§ **Try it**
Which lines in the data below contain the word "none"? Copy each of them.

§ **Information given**
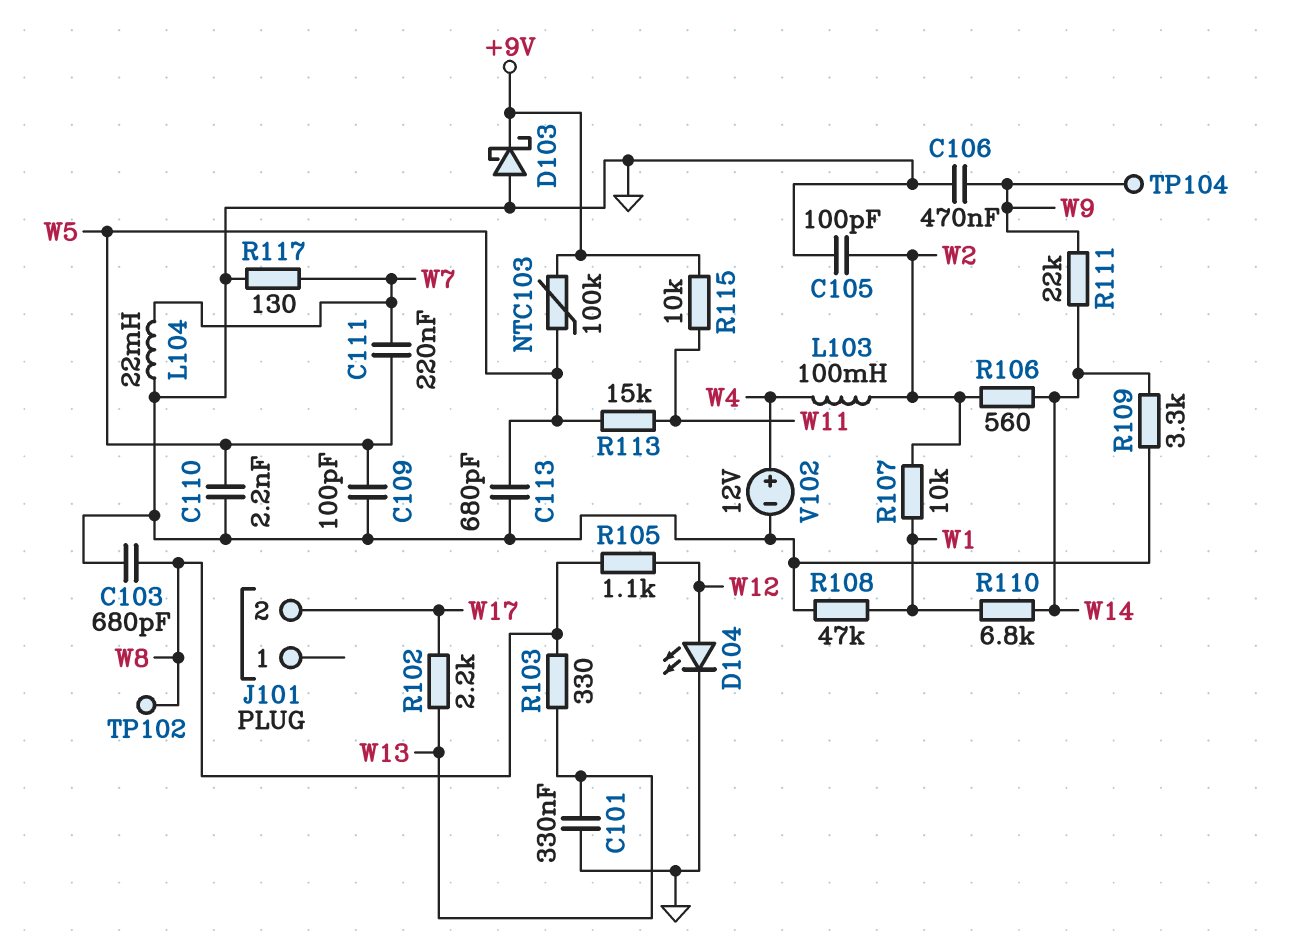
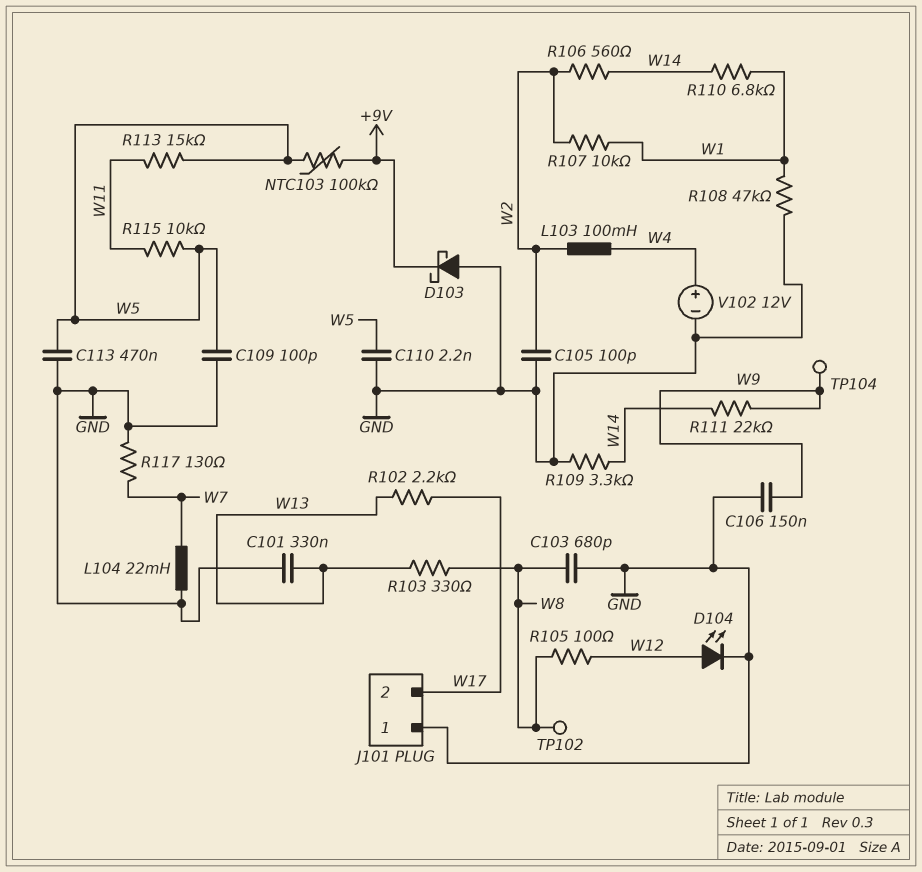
C106: 470nF (GND, W9) -> 150nF (GND, W9)
C111: 220nF (W5, W7) -> none
C113: 680pF (GND, W5) -> 470nF (GND, W5)
J101 pin 1: none -> GND
R105: 1.1k (W8, W12) -> 100 (W8, W12)
R115: 10k (+9V, W11) -> 10k (W5, W11)

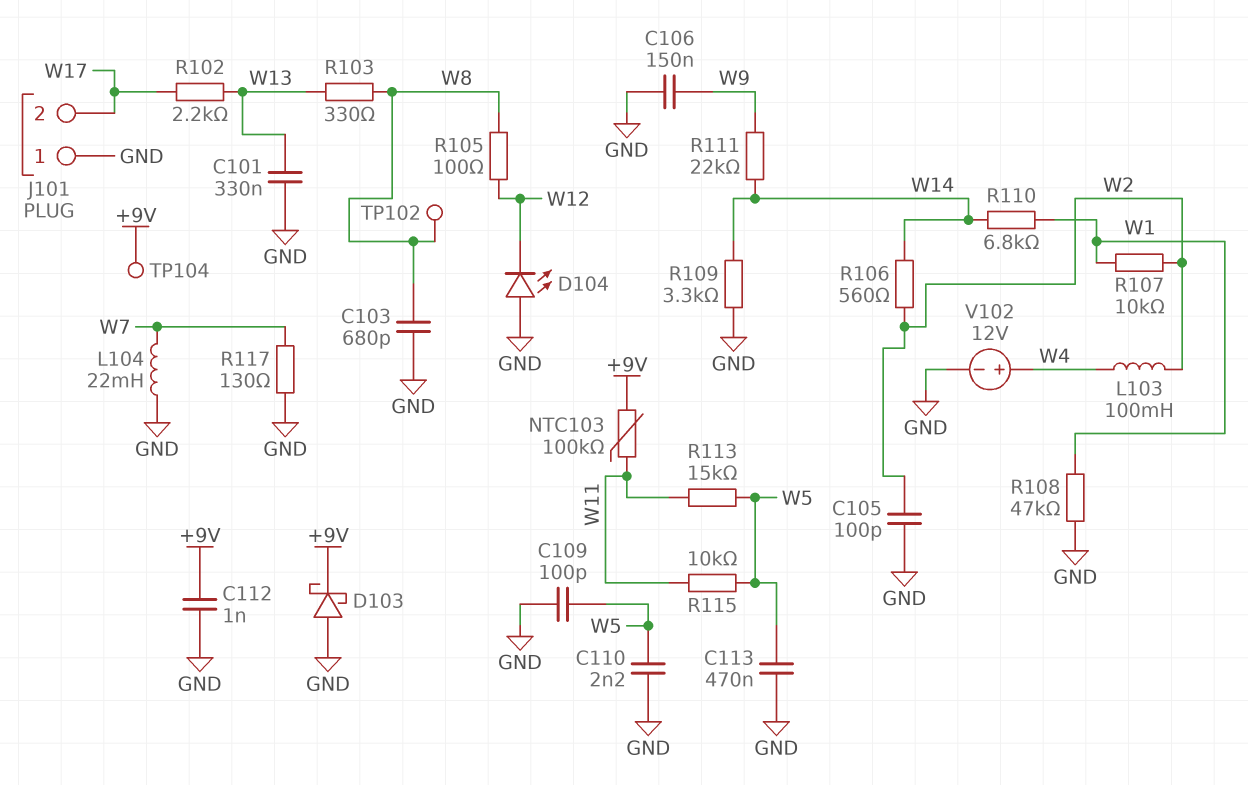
C112: none -> 1nF (+9V, GND)
D104: LED (A W12, K GND) -> LED (A GND, K W12)
NTC103: 100k (+9V, W5) -> 100k (+9V, W11)
TP104: test point (W9) -> test point (+9V)

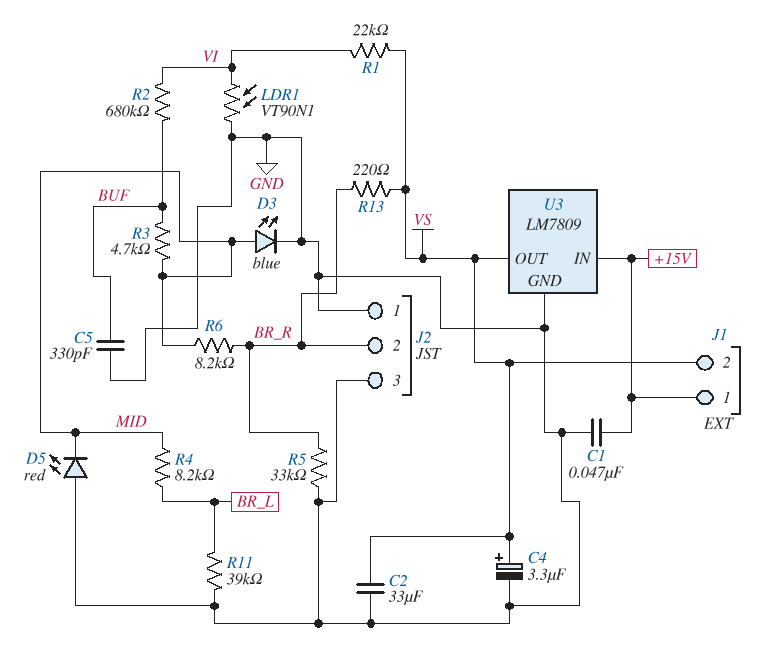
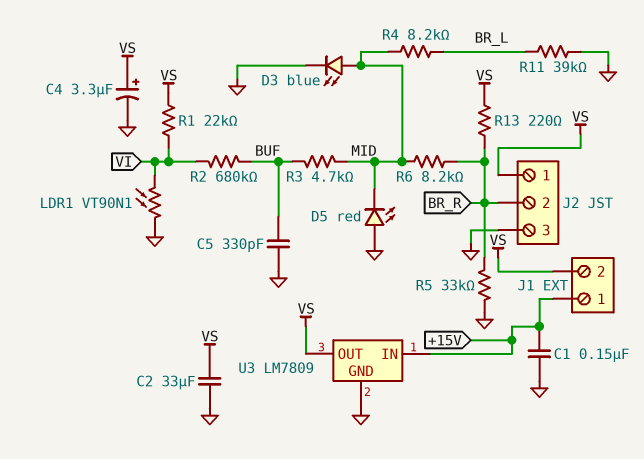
C1: 47nF (+15V, GND) -> 150nF (+15V, GND)
J2 pin 1: GND -> VS

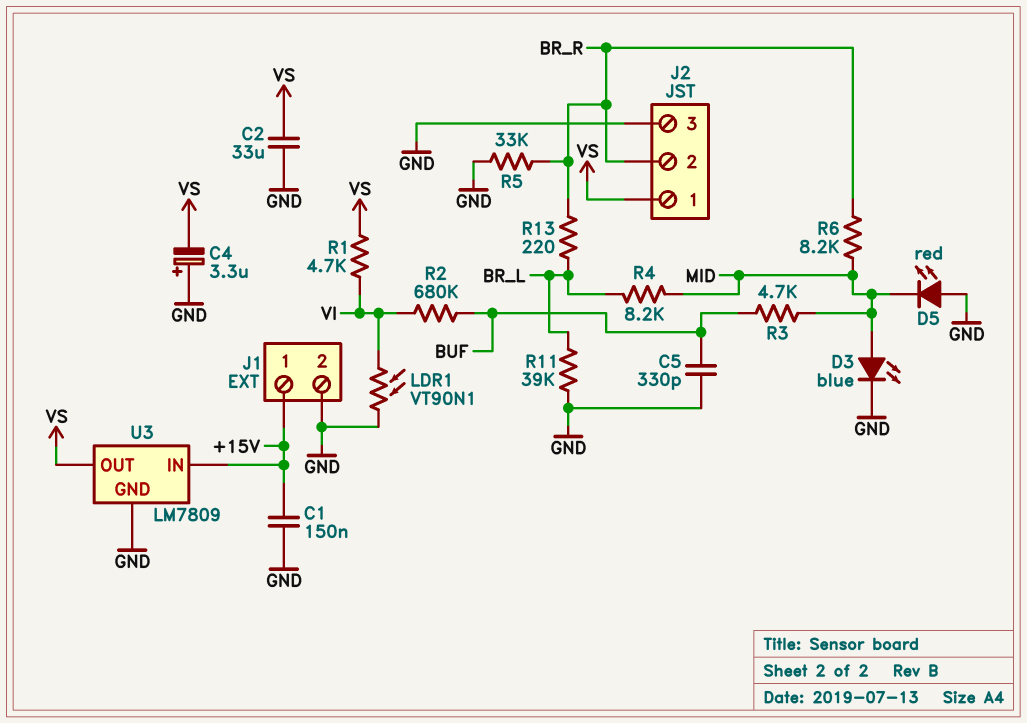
C4: 3.3uF (plus VS, minus GND) -> 3.3uF (plus GND, minus VS)
J1 pin 2: VS -> GND
R1: 22k (VI, VS) -> 4.7k (VI, VS)
R13: 220 (BR_R, VS) -> 220 (BR_L, BR_R)

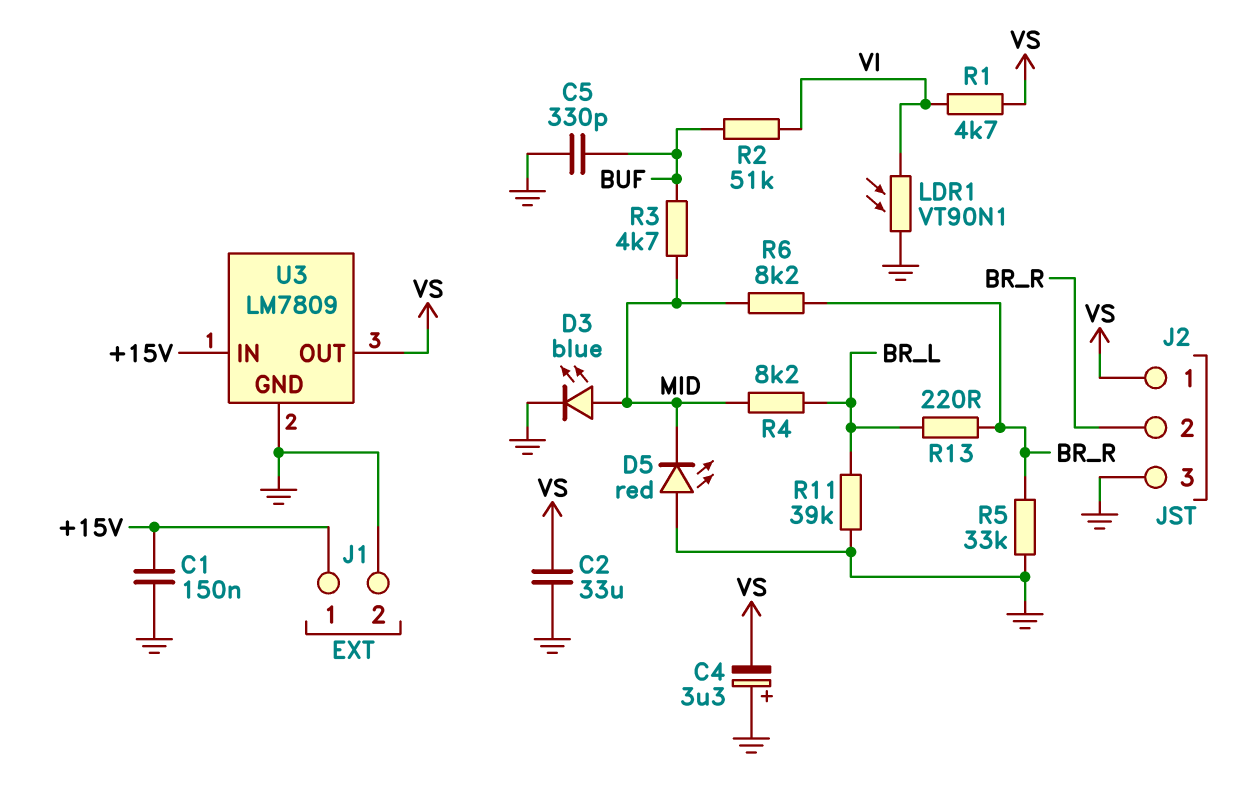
R2: 680k (BUF, VI) -> 51k (BUF, VI)

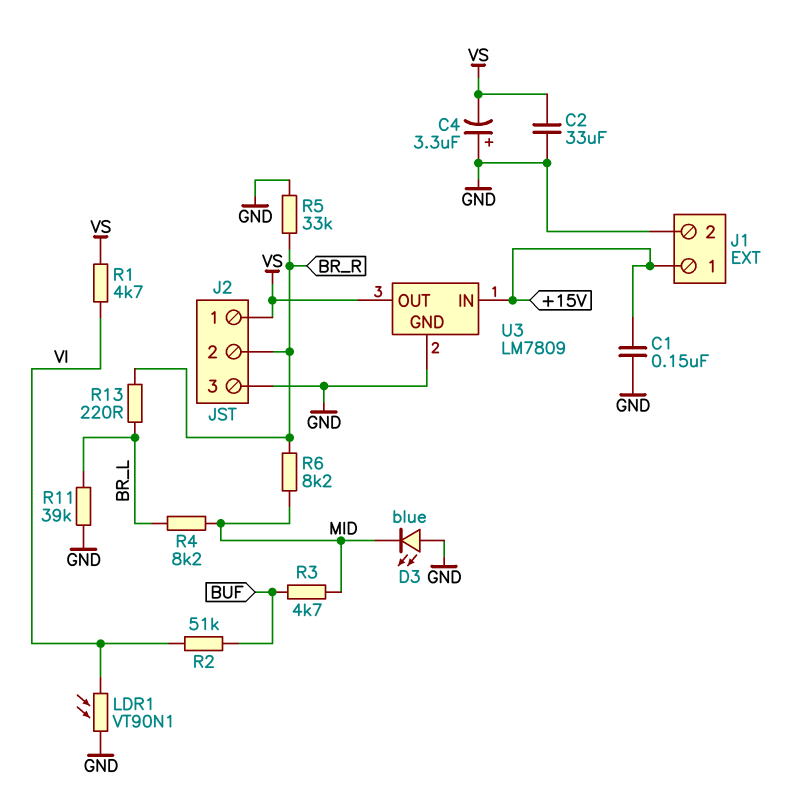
C5: 330pF (BUF, GND) -> none
D3: LED blue (A MID, K GND) -> LED blue (A GND, K MID)
D5: LED red (A GND, K MID) -> none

§ **Task output**
C111: 220nF (W5, W7) -> none
J101 pin 1: none -> GND
C112: none -> 1nF (+9V, GND)
C5: 330pF (BUF, GND) -> none
D5: LED red (A GND, K MID) -> none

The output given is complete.